The copy you give must match the records exactly, except that it holds no images.

Frame-by-frame shape edits
──────
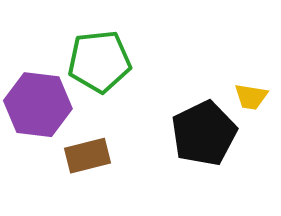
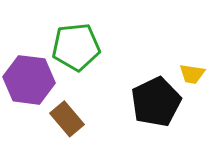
brown rectangle: (88, 156) -> (67, 119), turned 64

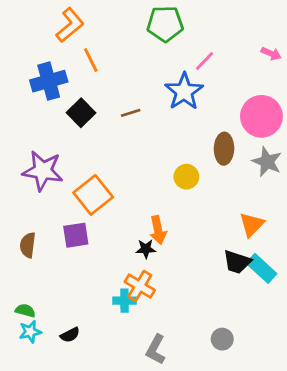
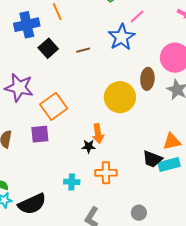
yellow circle: (186, 177) -> (120, 97), size x1.8
orange triangle: (252, 225) -> (172, 142), moved, turned 30
cyan rectangle: (261, 268) -> (169, 164), turned -60
orange cross: (140, 286) -> (106, 173), moved, turned -35
black semicircle: (70, 335) -> (32, 204), size x2.0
──────
[Problem solution]:
brown rectangle: (88, 156) -> (67, 119), turned 64

yellow circle: (186, 177) -> (120, 97), size x1.8
orange triangle: (252, 225) -> (172, 142), moved, turned 30
cyan rectangle: (261, 268) -> (169, 164), turned -60
orange cross: (140, 286) -> (106, 173), moved, turned -35
black semicircle: (70, 335) -> (32, 204), size x2.0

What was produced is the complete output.